* **What is expected**: In the records below, find each line with "DGND" and copy it.

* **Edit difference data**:
=== Begin Enclosure ===

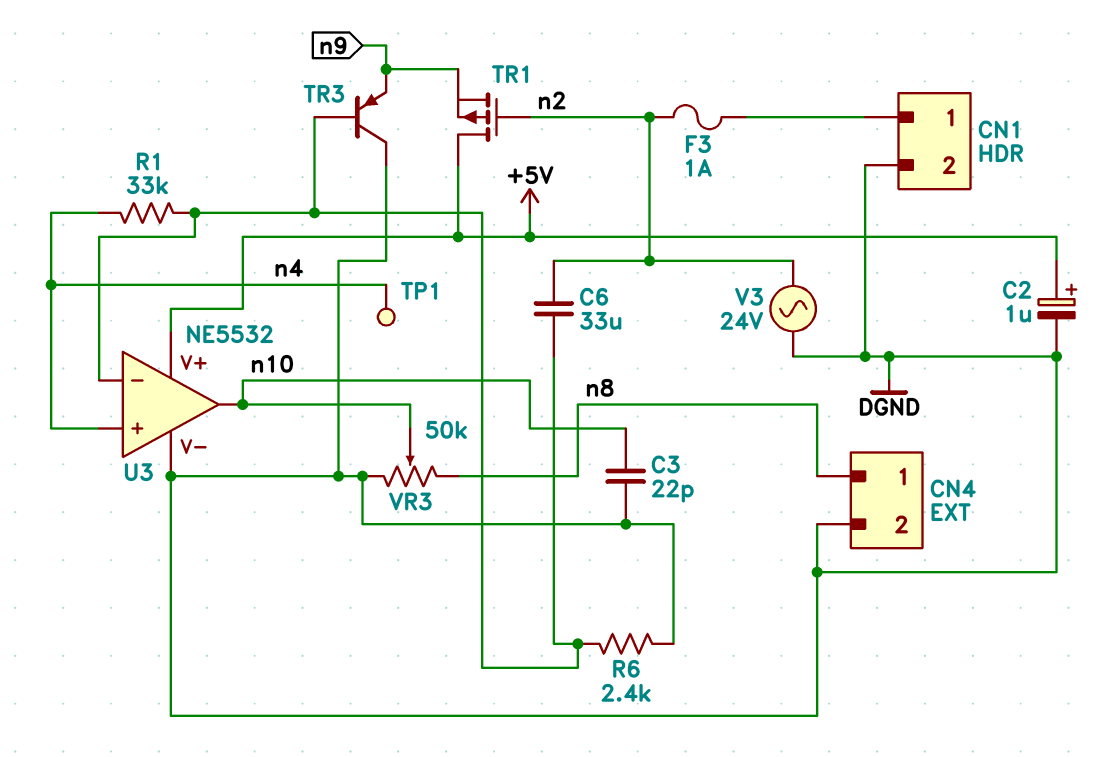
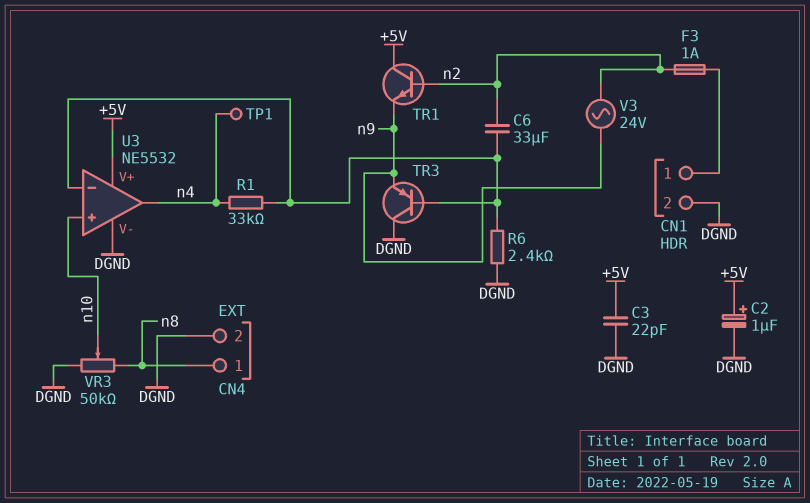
C3: 22pF (DGND, n10) -> 22pF (+5V, DGND)
TR1: PMOS (G n2, D +5V, S n9) -> NPN (B n2, C +5V, E n9)
U3 pin in+: n4 -> n10
U3 pin out: n10 -> n4
V3: AC 24V (DGND, n2) -> AC 24V (n2, n9)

=== End Enclosure ===

* **Solution for this task**:
C3: 22pF (DGND, n10) -> 22pF (+5V, DGND)
V3: AC 24V (DGND, n2) -> AC 24V (n2, n9)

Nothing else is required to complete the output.